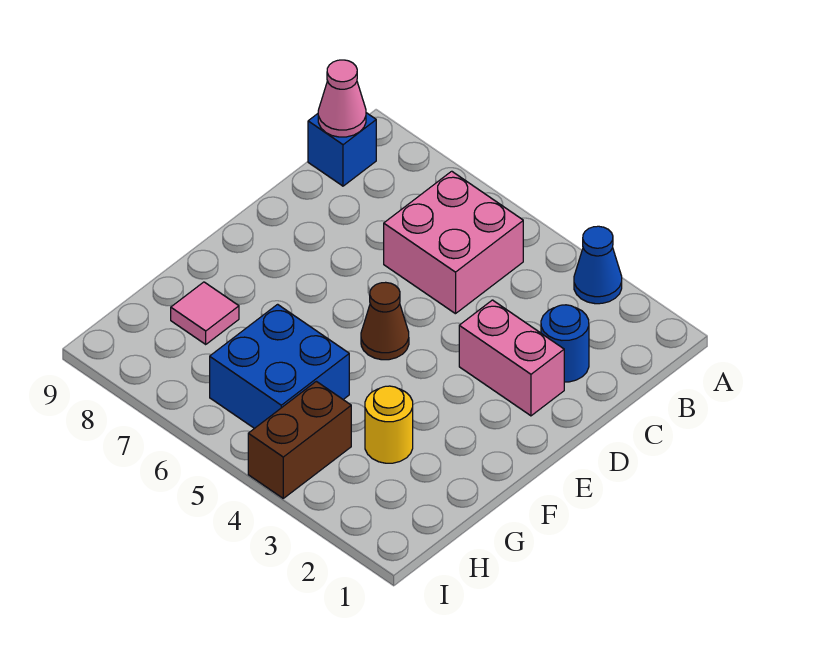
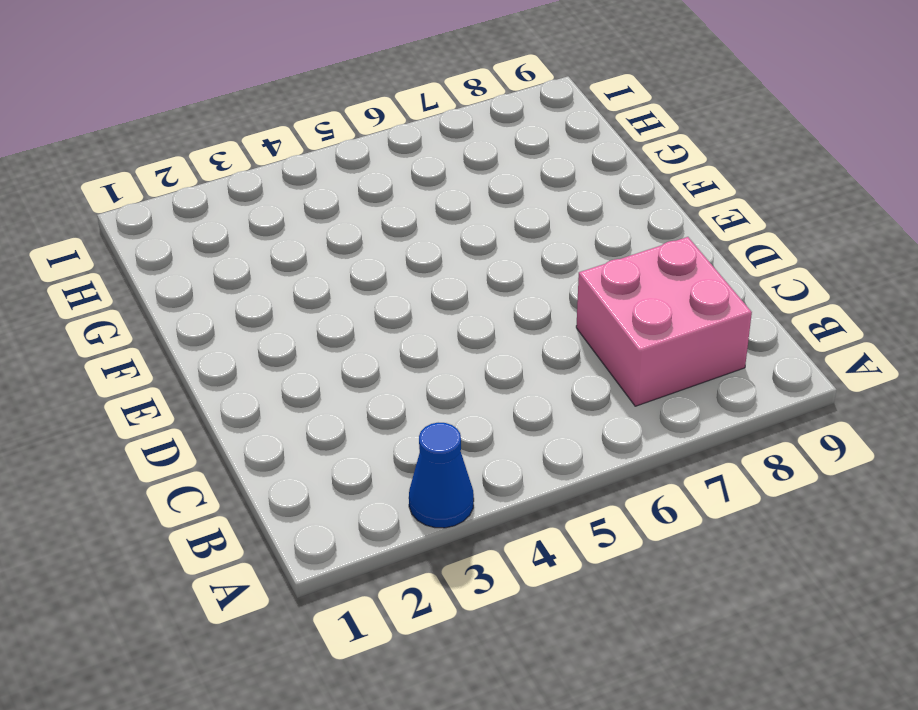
pink brick B7:C8 level 1 -> pink brick B5:C6 level 1
none -> blue brick B9 level 1
none -> blue round brick C2 level 1

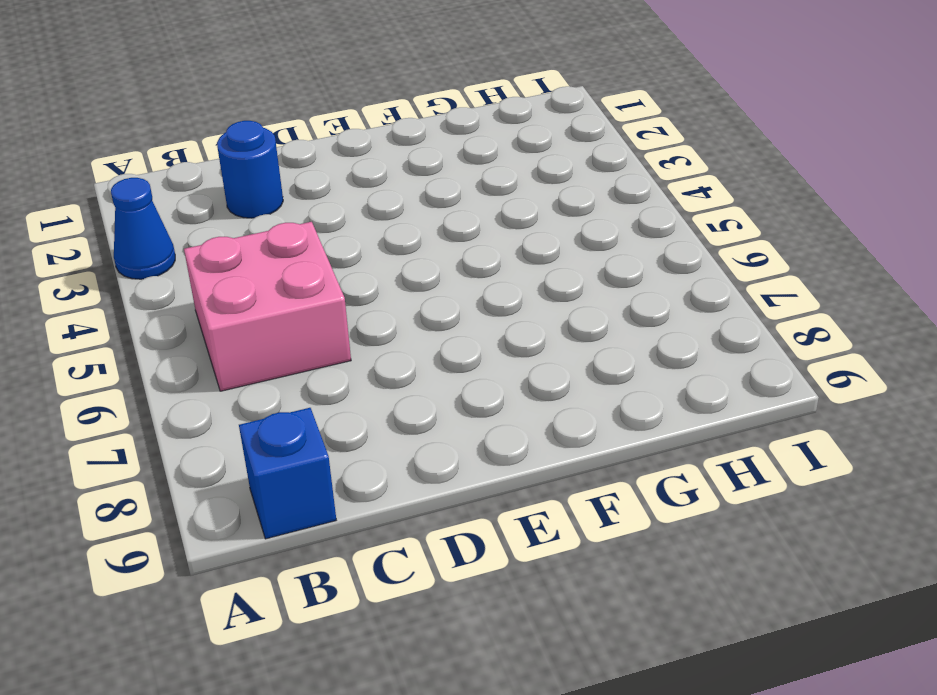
none -> pink brick D2:D3 level 1
none -> brown cone E5 level 1

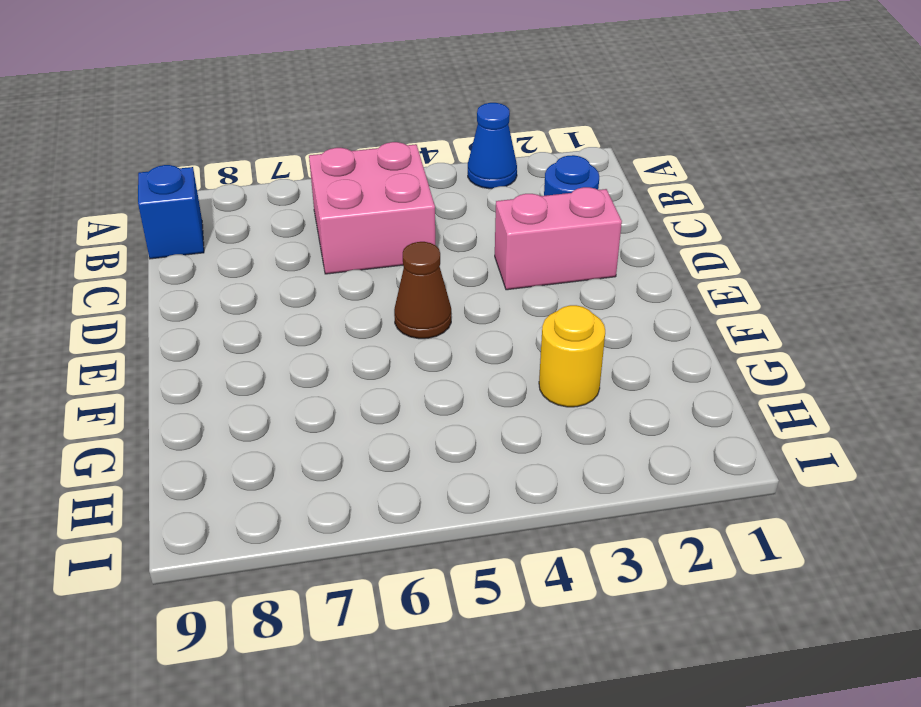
none -> blue brick G5:H6 level 1
none -> pink tile G8 level 1

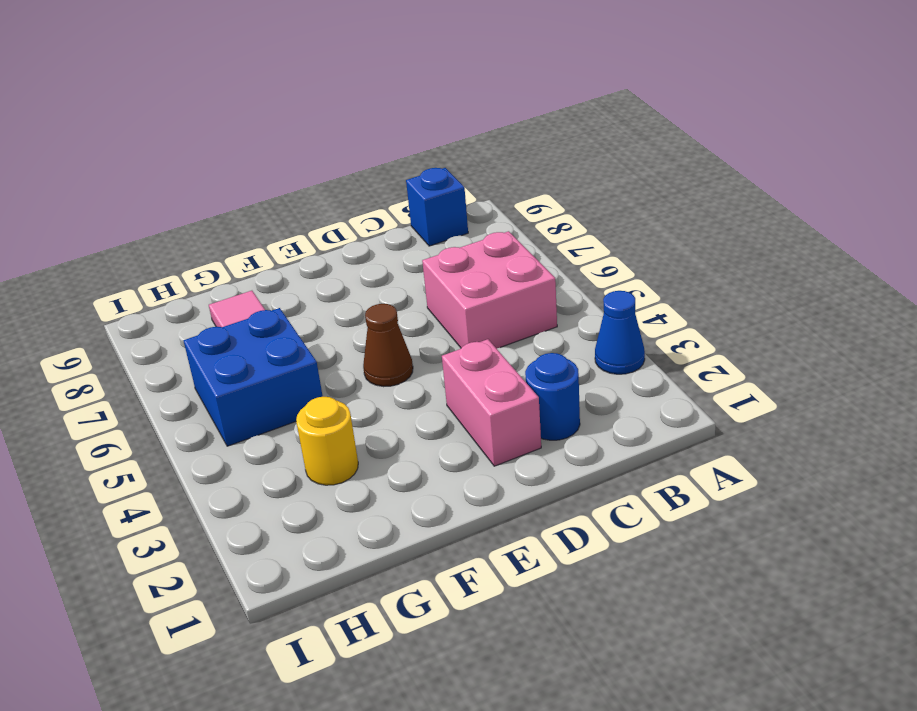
none -> brown brick H4:I4 level 1
none -> pink cone B9 level 2

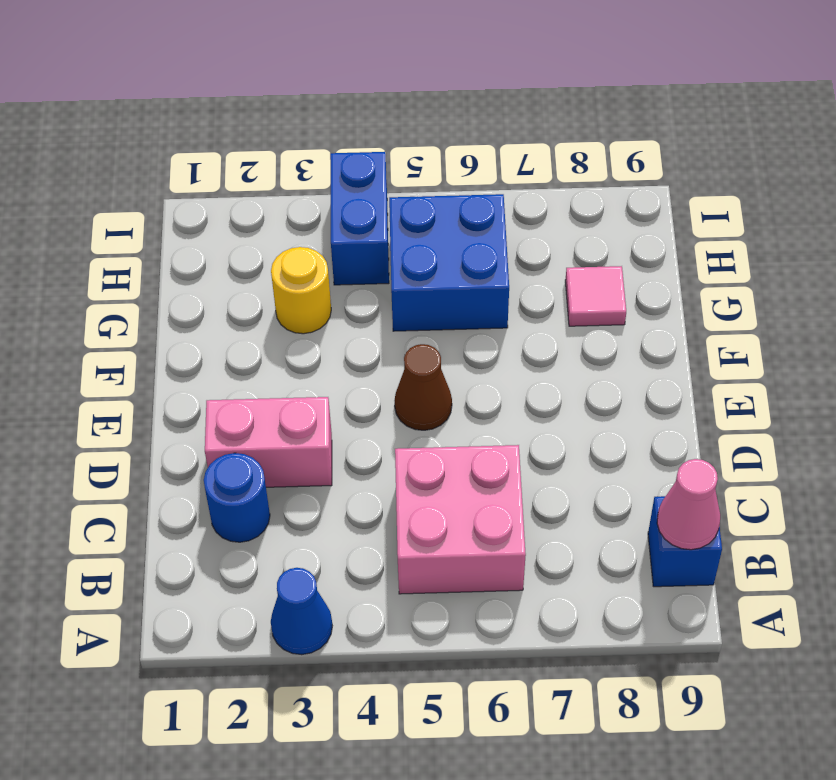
blue brick H4:I4 level 1 -> brown brick H4:I4 level 1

+++

Filter by the word "pink": copy every line of the data that holds it.

§ **Response area**
pink brick B7:C8 level 1 -> pink brick B5:C6 level 1
none -> pink brick D2:D3 level 1
none -> pink tile G8 level 1
none -> pink cone B9 level 2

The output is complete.